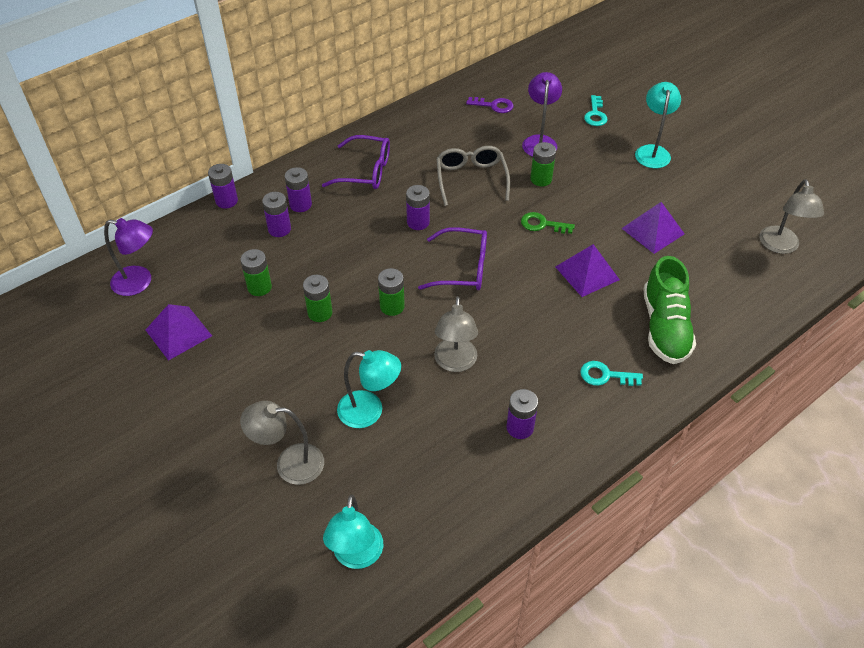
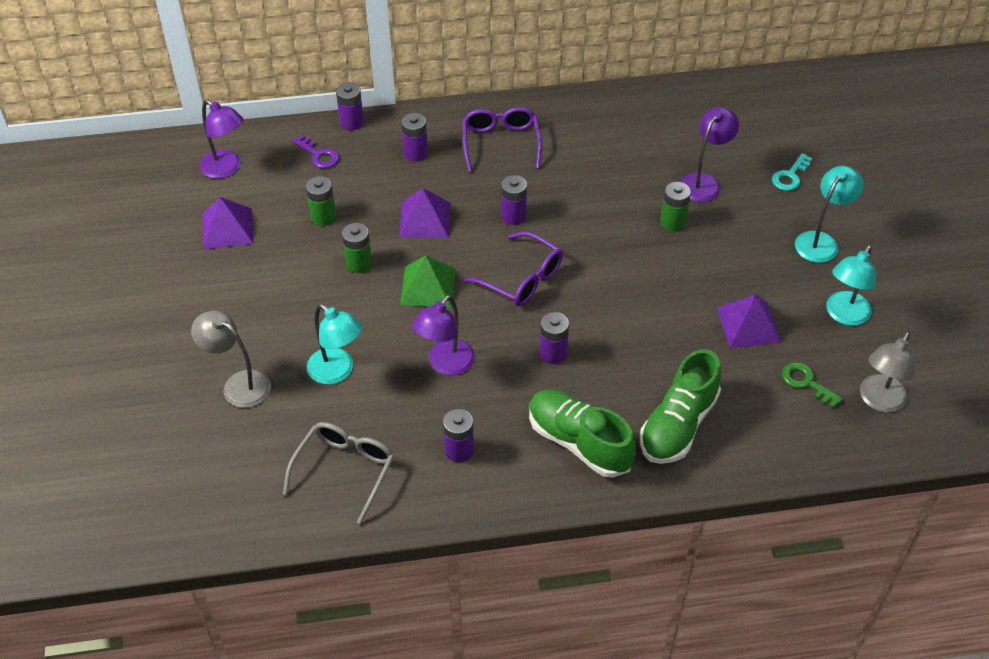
camera: 30 degrees right, 0 degrees up
purple battery [262,192,291,237] -> purple battery moved to [539,312,569,364]
purple glasses [322,135,390,189] -> purple glasses turned 135 degrees counterclockwise [463,107,542,172]
turquoise lamp [323,495,383,569] -> turquoise lamp moved to [826,245,876,326]
green battery [378,268,405,316] -> green pyramid [400,256,455,308]
grey lamp [434,296,478,372] -> purple lamp [412,295,475,376]
grey glasses [436,146,510,206] -> grey glasses moved to [283,422,394,524]
purple key [466,97,514,113] -> purple key moved to [292,135,339,168]
green key [521,212,575,234] -> green key moved to [782,362,843,408]
purple pyramid [555,244,620,297] -> purple pyramid moved to [399,188,450,238]
turquoise key [580,361,643,386] -> green shoe [529,390,636,478]

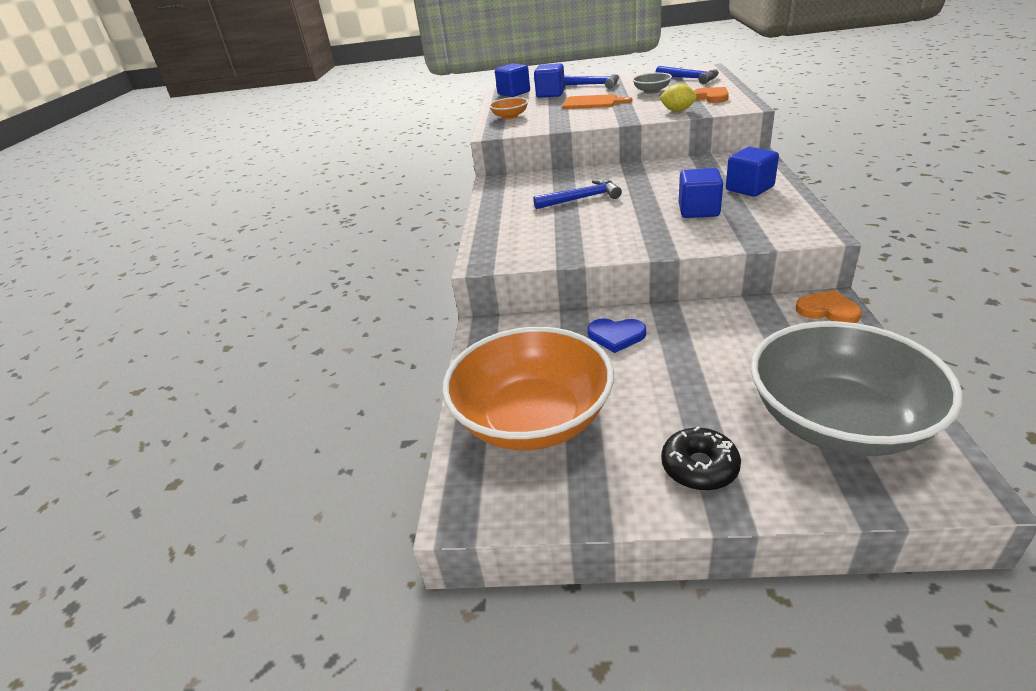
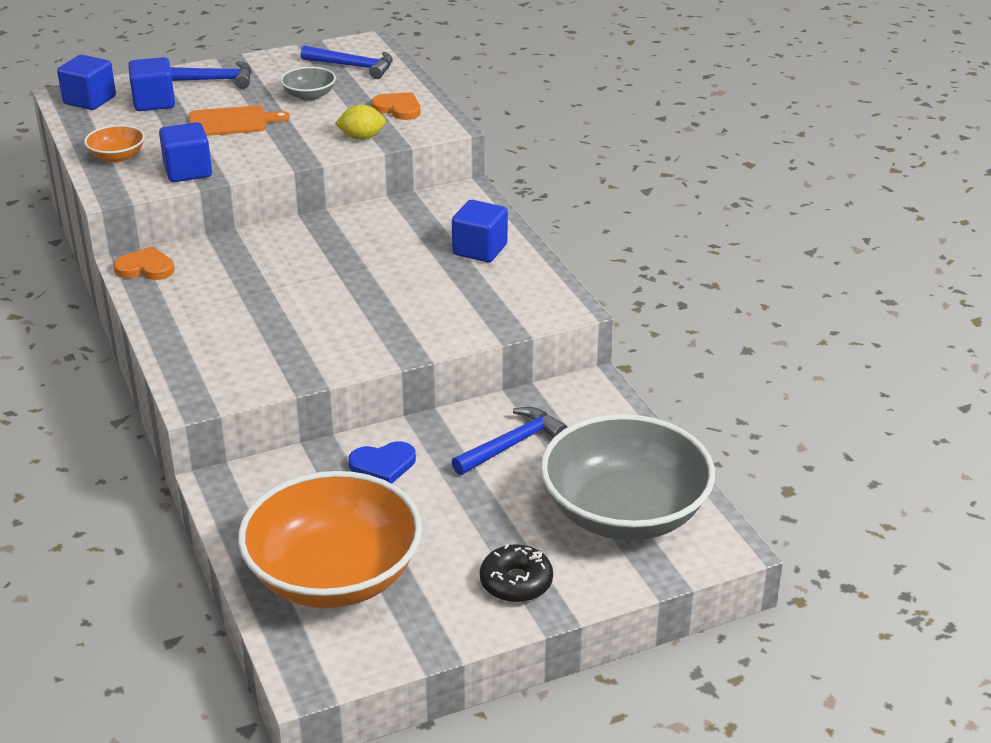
camera: 30 degrees left, 0 degrees up
blue hammer [533,179,622,209] -> blue hammer moved to [452,407,567,475]
blue cube [679,168,723,218] -> blue cube moved to [159,122,212,182]
orange heart [796,290,862,323] -> orange heart moved to [113,246,174,280]

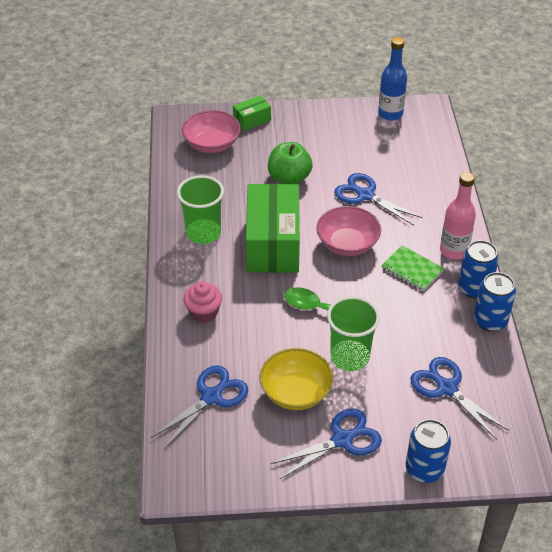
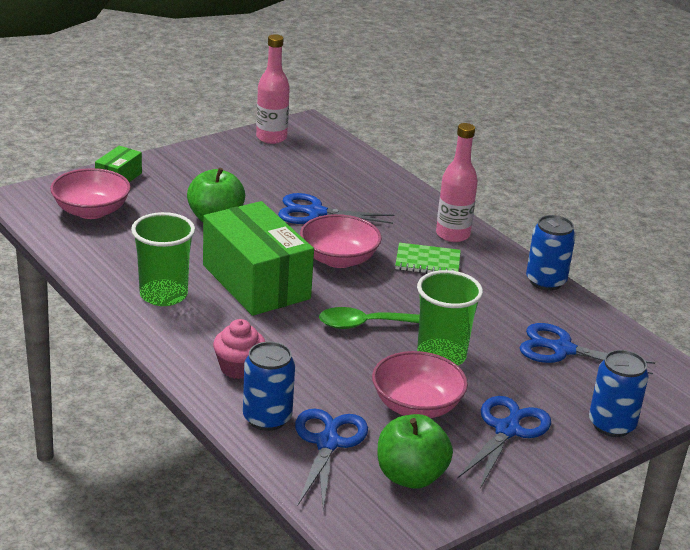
camera: 35 degrees left, 15 degrees down
yellow bowl [260,348,333,410] -> pink bowl [372,351,468,418]
blue bottle [378,37,407,121] -> pink bottle [256,34,290,144]
blue can [458,240,499,299] -> blue can moved to [243,342,295,431]
none -> green apple [378,414,453,489]

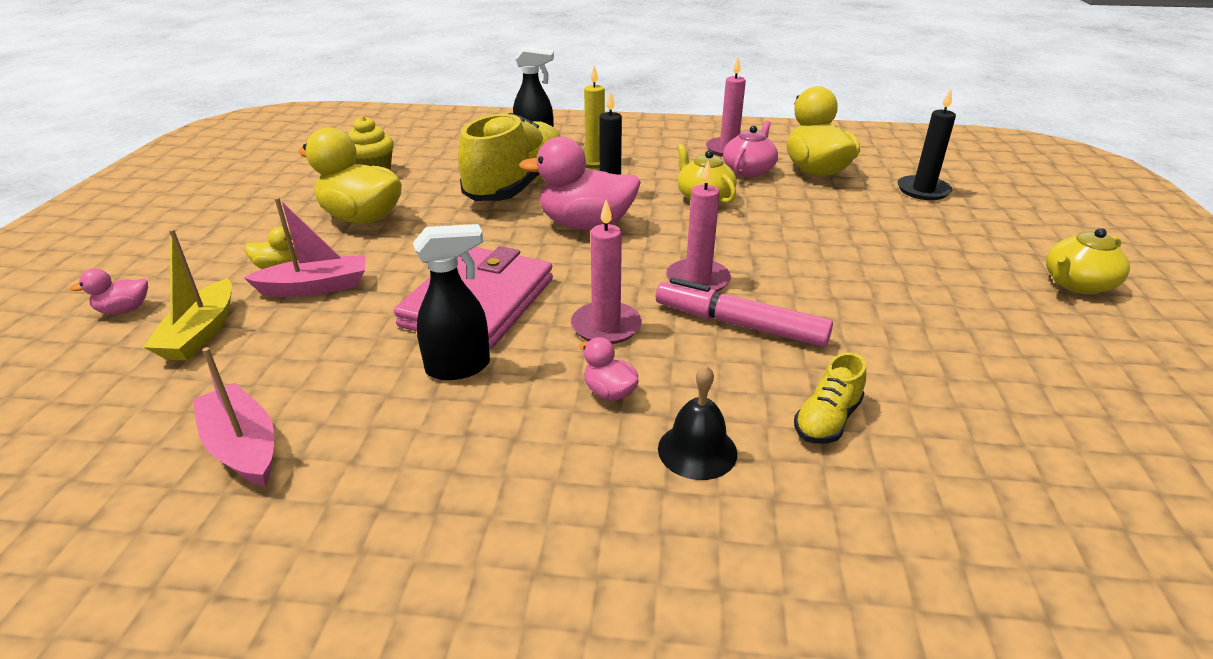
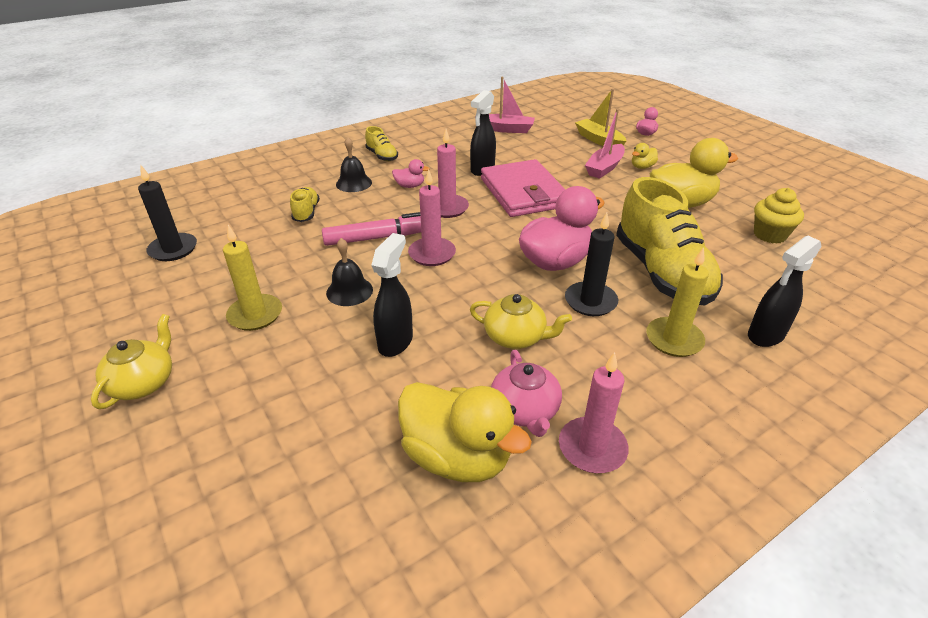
camera: 140 degrees right, 5 degrees up
black candle [897,89,956,200] -> black candle moved to [138,166,197,261]
none -> yellow candle [223,225,282,331]
none -> black bell [326,238,373,306]
none -> yellow shoe [365,126,398,161]
none -> black spray bottle [371,233,413,357]

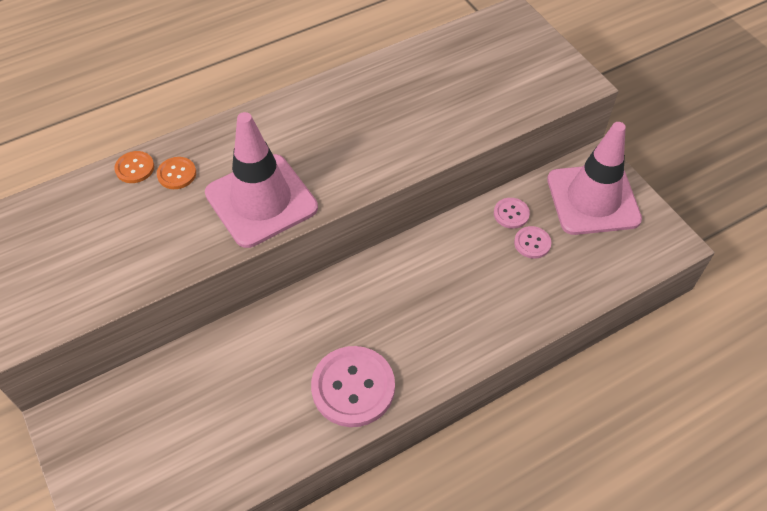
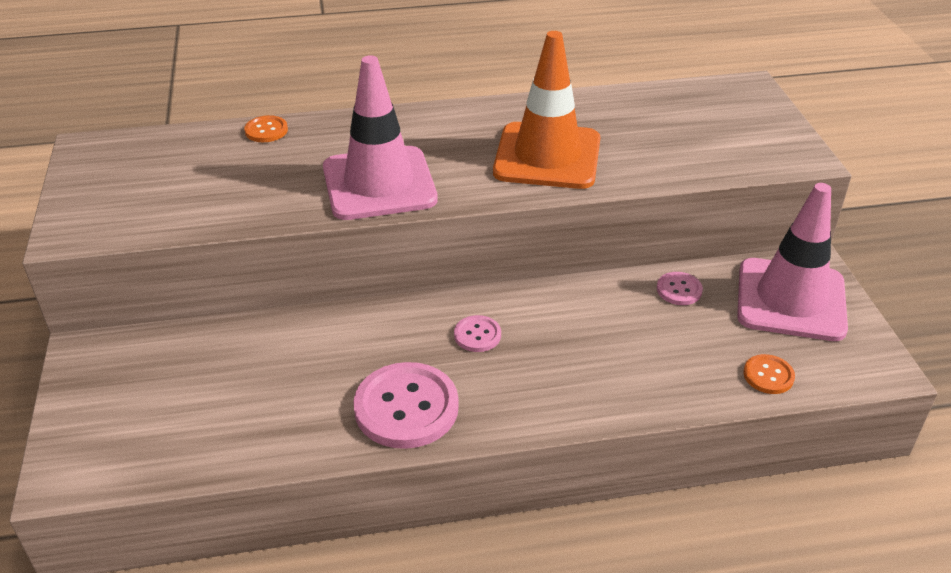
camera: 20 degrees right, 15 degrees down
orange button [157,157,196,189] -> orange button moved to [743,354,795,394]
pink button [514,226,551,259] -> pink button moved to [454,315,501,352]
none -> orange traffic cone [493,31,600,189]

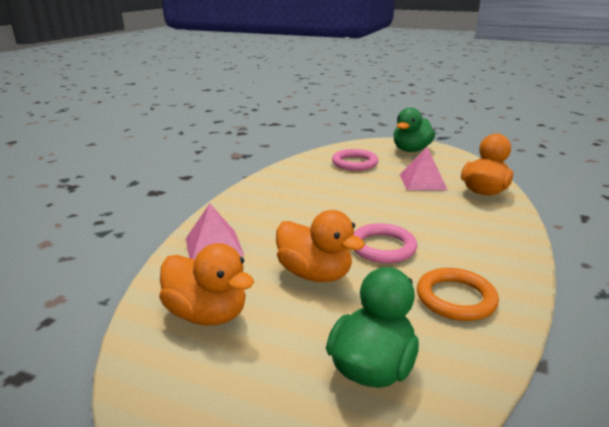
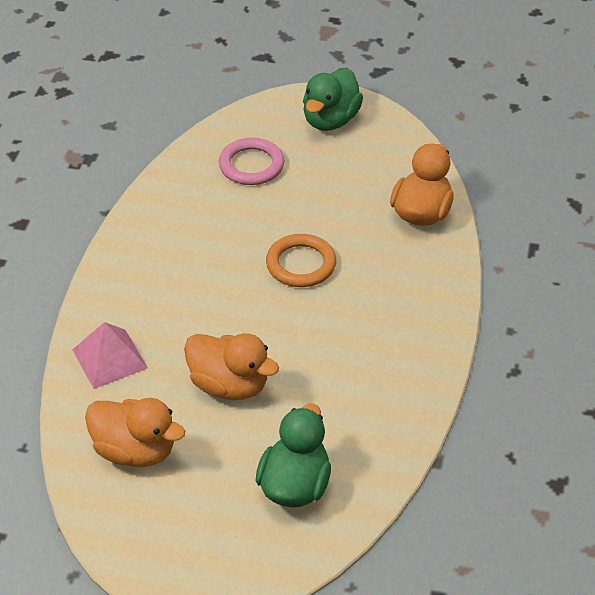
camera: 10 degrees left, 20 degrees up
pink ring [353,223,417,263] -> none
pink pyramid [400,147,448,190] -> none
orange ring [417,268,499,321] -> orange ring moved to [266,234,336,287]

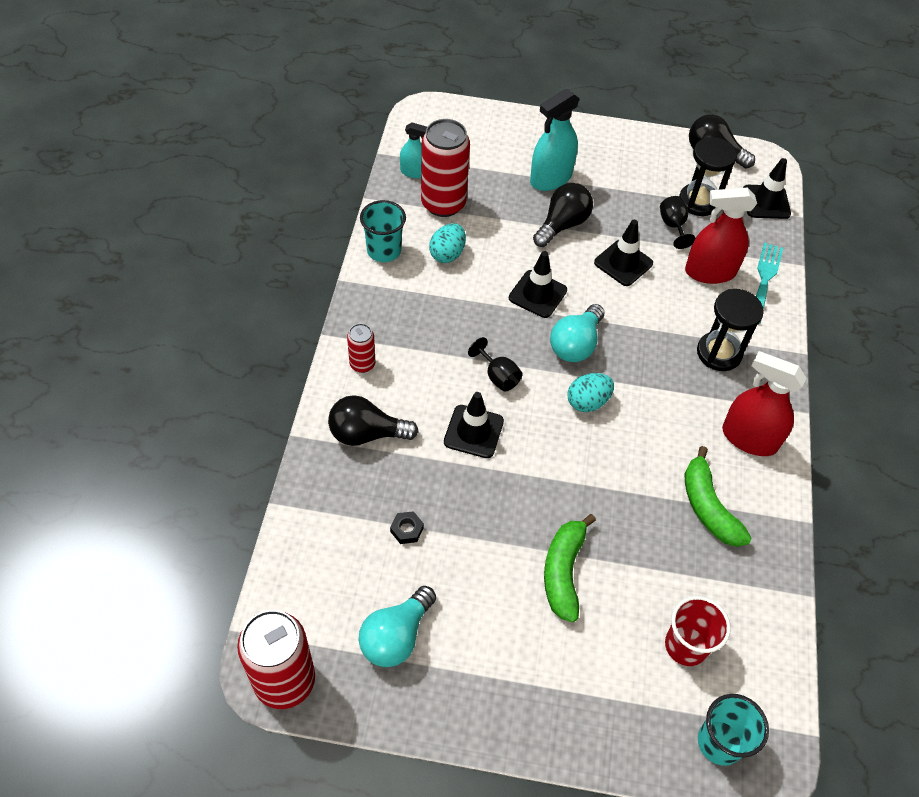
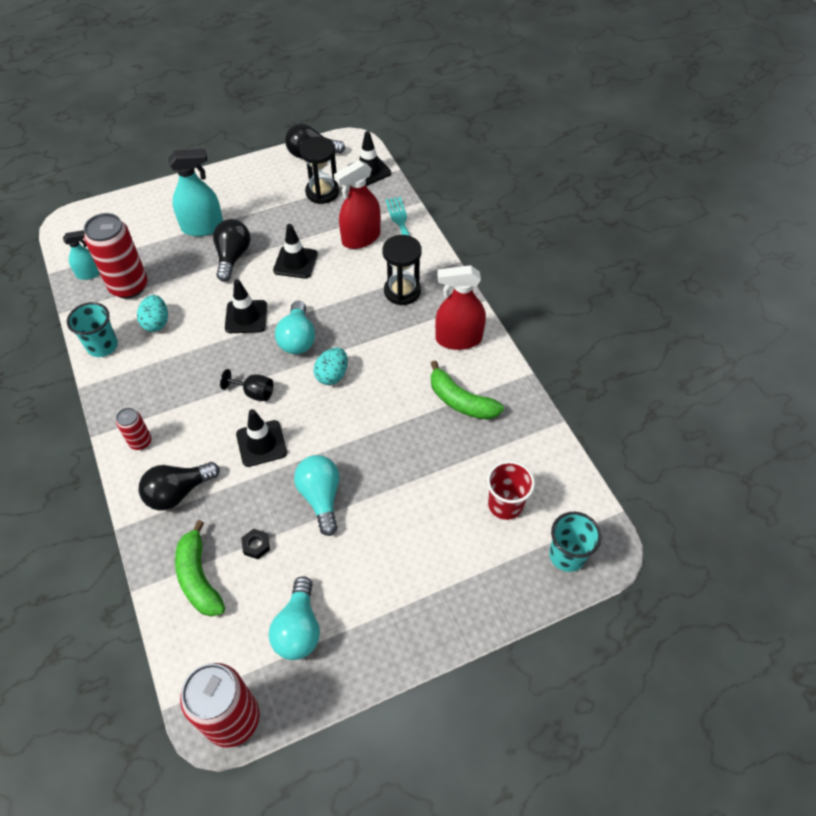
camera: 30 degrees left, 0 degrees up
turquoise spray bottle [530,89,580,191] -> turquoise spray bottle turned 120 degrees counterclockwise [168,149,223,236]
green banana [544,514,596,622] -> green banana moved to [175,520,225,617]
black goblet [660,196,695,249] -> none
none -> turquoise light bulb [294,455,339,536]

______________________________

Starting from the first line of the entries above, print each line exactly until the line containing "purple key [466,97,514,113]" has been printed, and skip the pictures.

camera: 30 degrees right, 0 degrees up
purple battery [262,192,291,237] -> purple battery moved to [539,312,569,364]
purple glasses [322,135,390,189] -> purple glasses turned 135 degrees counterclockwise [463,107,542,172]
turquoise lamp [323,495,383,569] -> turquoise lamp moved to [826,245,876,326]
green battery [378,268,405,316] -> green pyramid [400,256,455,308]
grey lamp [434,296,478,372] -> purple lamp [412,295,475,376]
grey glasses [436,146,510,206] -> grey glasses moved to [283,422,394,524]
purple key [466,97,514,113] -> purple key moved to [292,135,339,168]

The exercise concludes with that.